Exercise directions:
Without copying any picture, transcribe exactly the lines of the data below from the one containing "pink semicircle: moved 16 px left, 12 px down" through the one containing "blue star: rotated".

Dataset entries:
++++

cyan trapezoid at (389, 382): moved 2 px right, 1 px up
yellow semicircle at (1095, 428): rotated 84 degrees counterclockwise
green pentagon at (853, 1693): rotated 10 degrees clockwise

++++

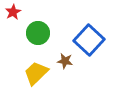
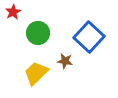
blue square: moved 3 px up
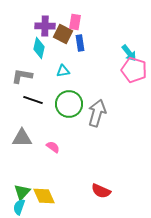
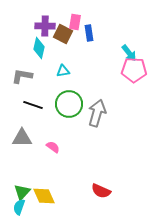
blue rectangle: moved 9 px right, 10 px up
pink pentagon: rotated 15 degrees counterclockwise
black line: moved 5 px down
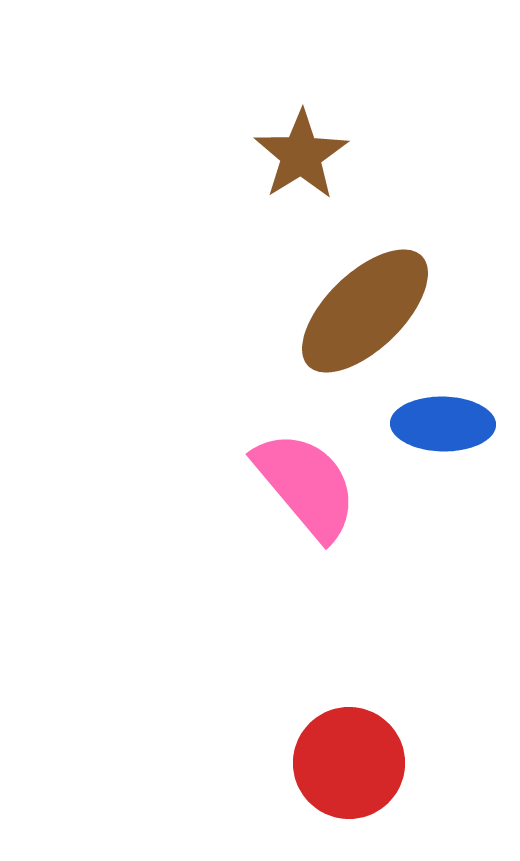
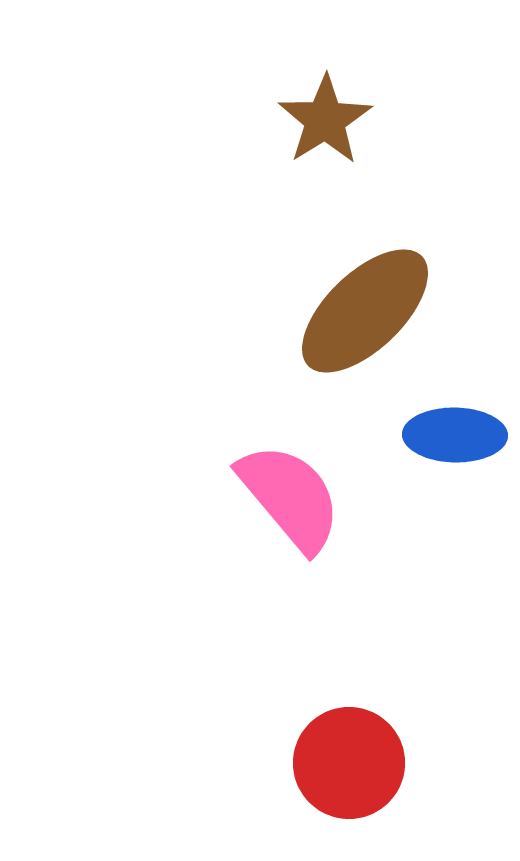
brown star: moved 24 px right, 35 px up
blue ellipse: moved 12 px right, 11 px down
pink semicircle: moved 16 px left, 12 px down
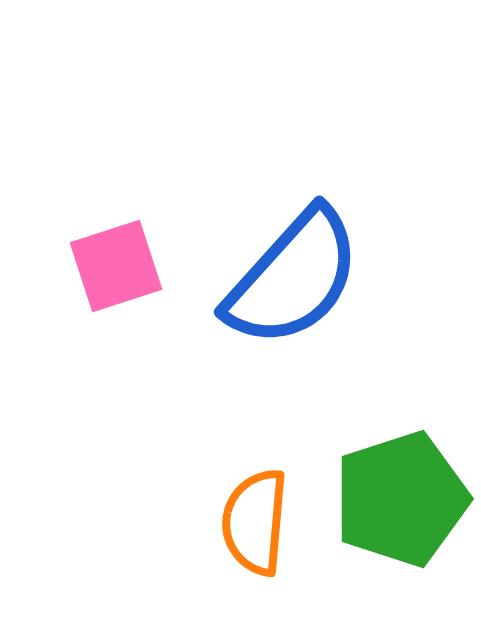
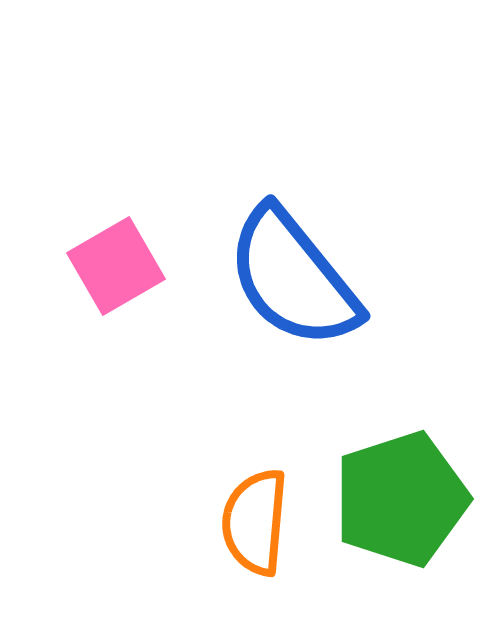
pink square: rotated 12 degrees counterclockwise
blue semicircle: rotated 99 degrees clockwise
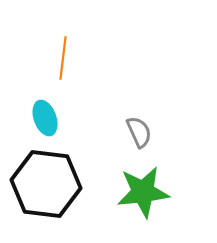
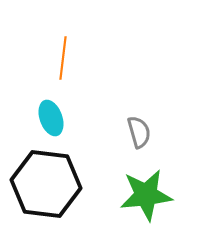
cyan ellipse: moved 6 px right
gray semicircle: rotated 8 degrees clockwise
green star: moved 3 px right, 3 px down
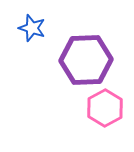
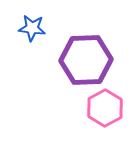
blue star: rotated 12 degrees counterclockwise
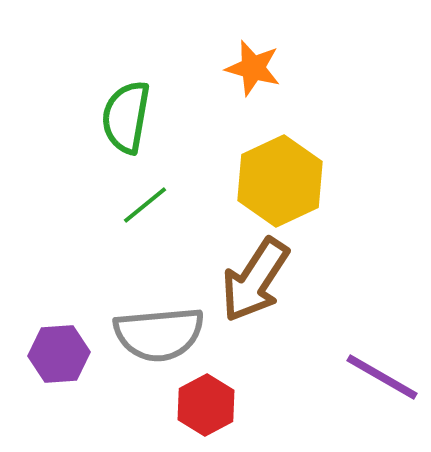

++++

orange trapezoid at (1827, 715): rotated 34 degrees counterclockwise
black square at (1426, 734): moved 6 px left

++++

Completed exercise:
pink semicircle: moved 16 px left, 12 px down
pink square: rotated 12 degrees counterclockwise
blue semicircle: rotated 99 degrees clockwise
cyan ellipse: moved 6 px right
gray semicircle: rotated 8 degrees clockwise
green star: moved 3 px right, 3 px down
blue star: rotated 12 degrees counterclockwise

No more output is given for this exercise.